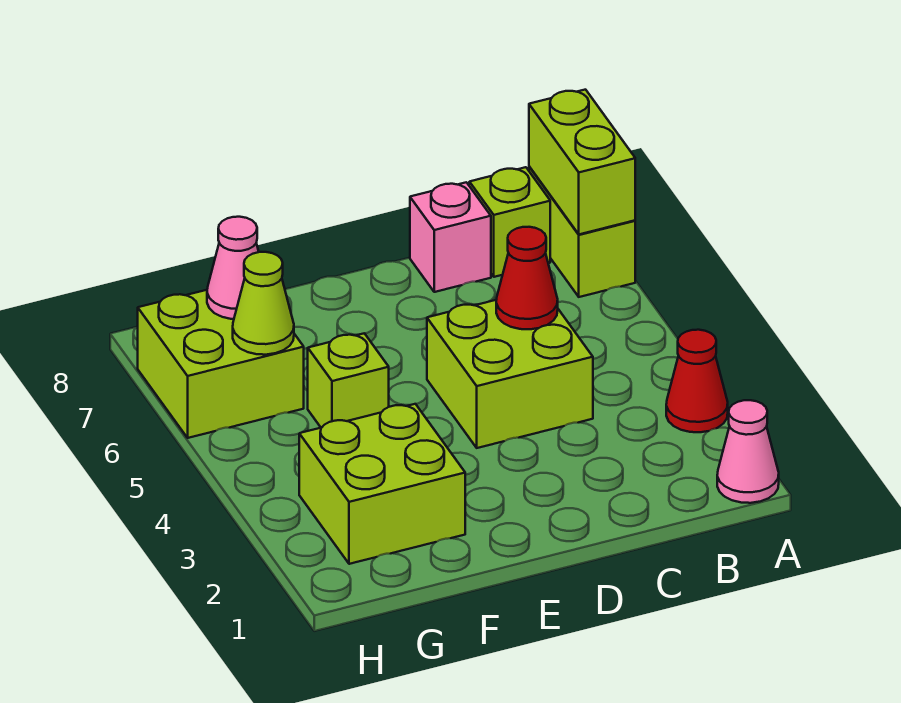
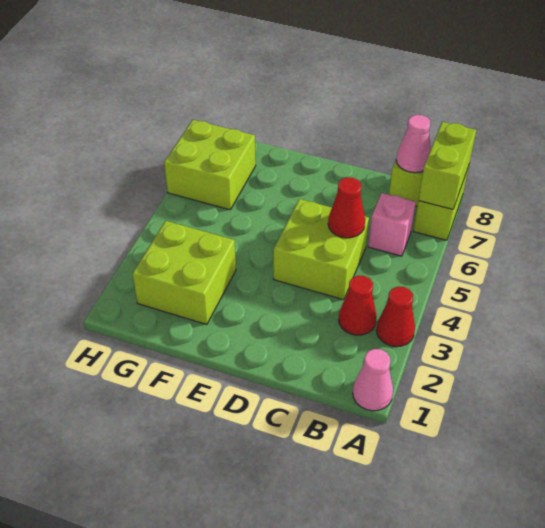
none -> red cone B3 level 1
pink brick C8 level 1 -> pink brick B6 level 1
lime brick F5 level 1 -> none
lime cone G6 level 2 -> none
pink cone G7 level 2 -> pink cone B8 level 2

================================

» Exercise description
Each line in the data where the string "pink" occurs should be identified and copied.

» Exercise output
pink brick C8 level 1 -> pink brick B6 level 1
pink cone G7 level 2 -> pink cone B8 level 2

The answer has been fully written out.